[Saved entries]
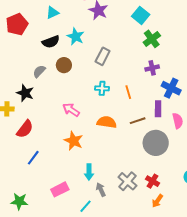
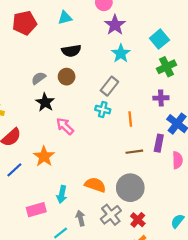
cyan star: (76, 37) -> (121, 53), moved
black semicircle: (51, 42) -> (71, 51), moved
gray rectangle: (103, 56) -> (109, 86), moved
black star: (25, 93) -> (45, 102), moved
orange semicircle: (107, 122) -> (95, 185), moved
orange star: (73, 141) -> (44, 156), moved
gray circle: (156, 143) -> (130, 188), moved
cyan arrow: (89, 172) -> (62, 194), moved

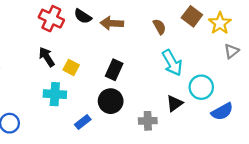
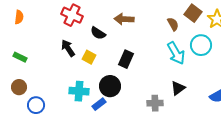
black semicircle: (83, 16) -> (98, 33), moved
brown semicircle: (159, 27) -> (173, 24), moved
cyan circle: (201, 87) -> (201, 45), moved
cyan cross: (55, 94) -> (79, 91), moved
black circle: (111, 101) -> (110, 86), moved

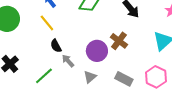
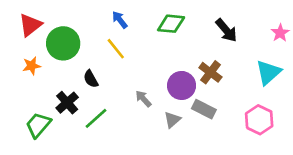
black semicircle: (56, 46) -> (91, 79), moved
green line: (44, 76) -> (96, 118), moved
gray rectangle: (124, 79) -> (204, 109), moved

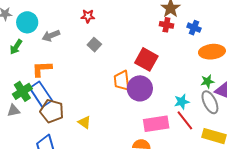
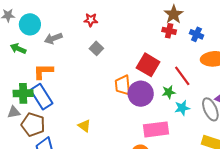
green arrow: (16, 47) -> (18, 49), turned 77
green star: (207, 81) -> (169, 92), moved
green cross: (22, 91) -> (23, 93), turned 30
brown pentagon: (52, 111) -> (33, 125), moved
red line: (185, 120) -> (182, 76), moved

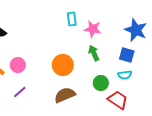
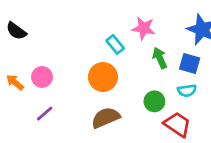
cyan rectangle: (72, 19) -> (115, 44), moved, turned -32
green arrow: (94, 53) -> (160, 58), moved

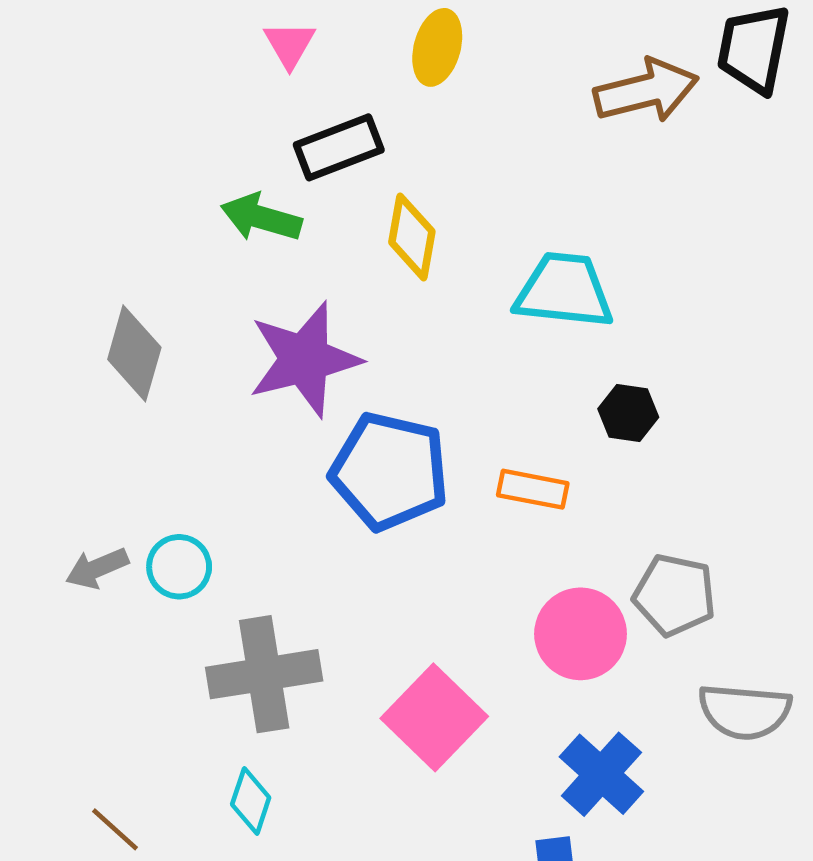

YOUR OBJECTIVE →
Check each line above for the word "rectangle", and copy the lines where it appears.

ANSWER FOR THIS EXERCISE →
gray rectangle: (103, 56) -> (109, 86), moved
gray rectangle: (124, 79) -> (204, 109), moved
cyan rectangle: (72, 19) -> (115, 44), moved, turned -32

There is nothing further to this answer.